● **TASK DESCRIPTION**
The answer is to be the data that follows, transcribed exactly, minus its pictures.

(Content revision data)

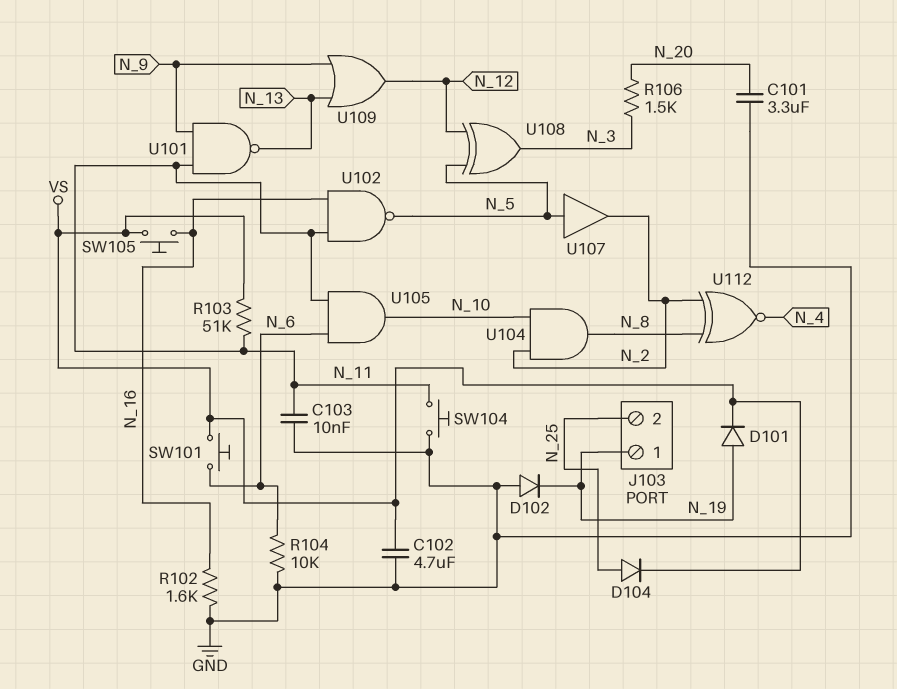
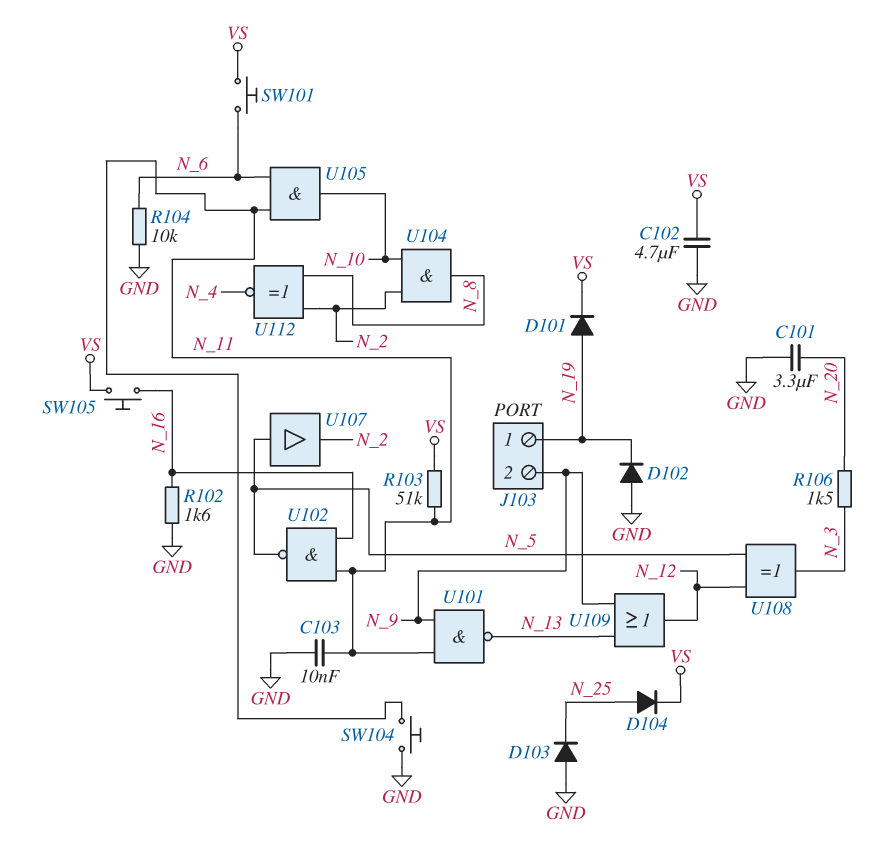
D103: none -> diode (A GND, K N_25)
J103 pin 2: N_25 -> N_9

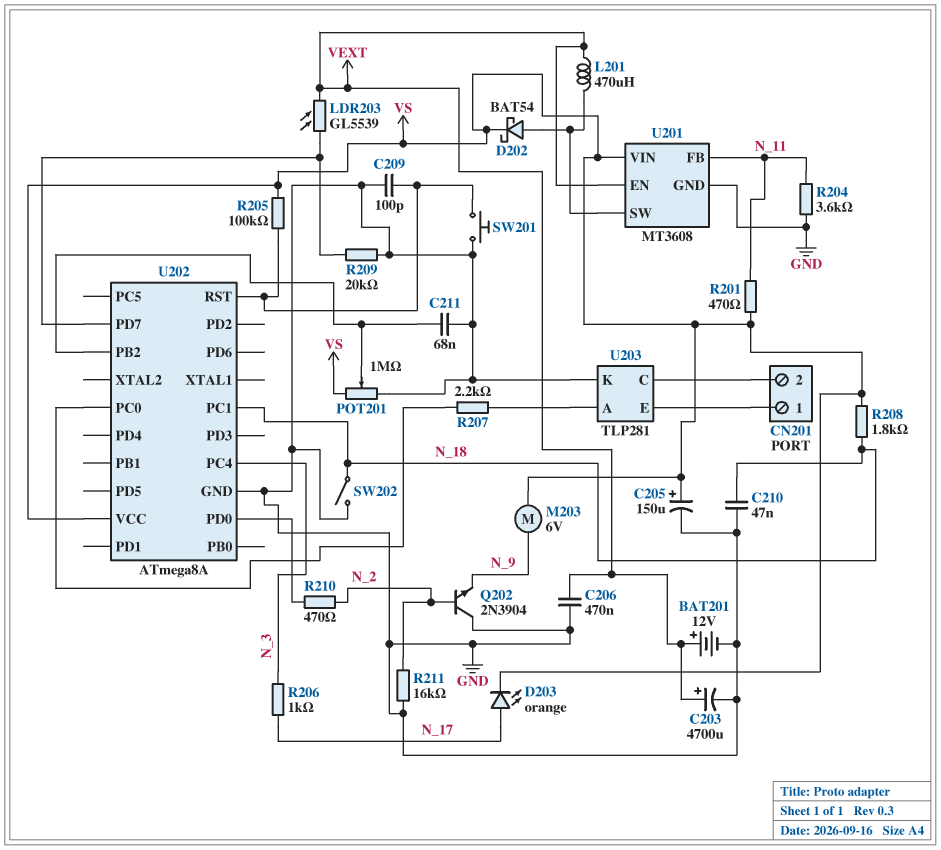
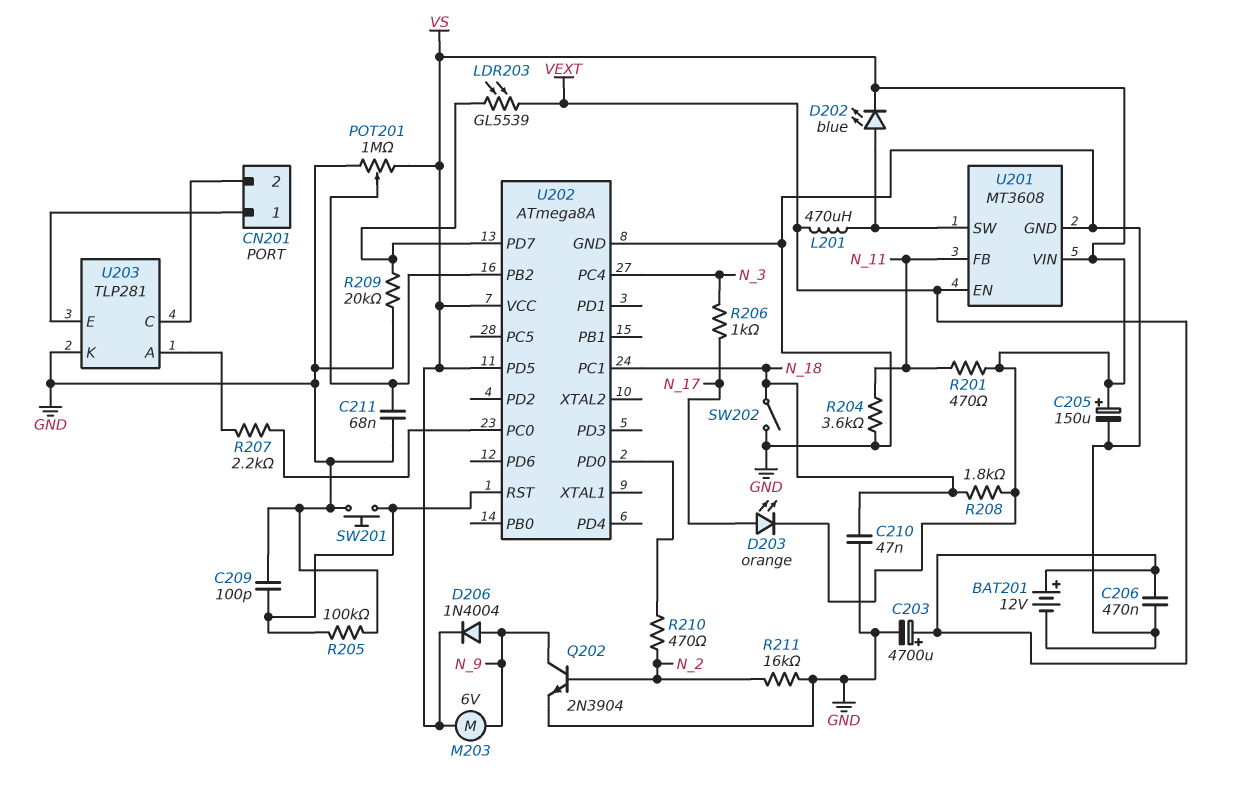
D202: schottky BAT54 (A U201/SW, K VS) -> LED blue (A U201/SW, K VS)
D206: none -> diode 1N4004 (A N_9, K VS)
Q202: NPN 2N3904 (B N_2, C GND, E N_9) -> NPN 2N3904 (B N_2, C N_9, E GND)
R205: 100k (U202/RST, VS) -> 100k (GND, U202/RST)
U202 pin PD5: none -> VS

● **SOLUTION TO THE EXERCISE**
D103: none -> diode (A GND, K N_25)
J103 pin 2: N_25 -> N_9

D202: schottky BAT54 (A U201/SW, K VS) -> LED blue (A U201/SW, K VS)
D206: none -> diode 1N4004 (A N_9, K VS)
Q202: NPN 2N3904 (B N_2, C GND, E N_9) -> NPN 2N3904 (B N_2, C N_9, E GND)
R205: 100k (U202/RST, VS) -> 100k (GND, U202/RST)
U202 pin PD5: none -> VS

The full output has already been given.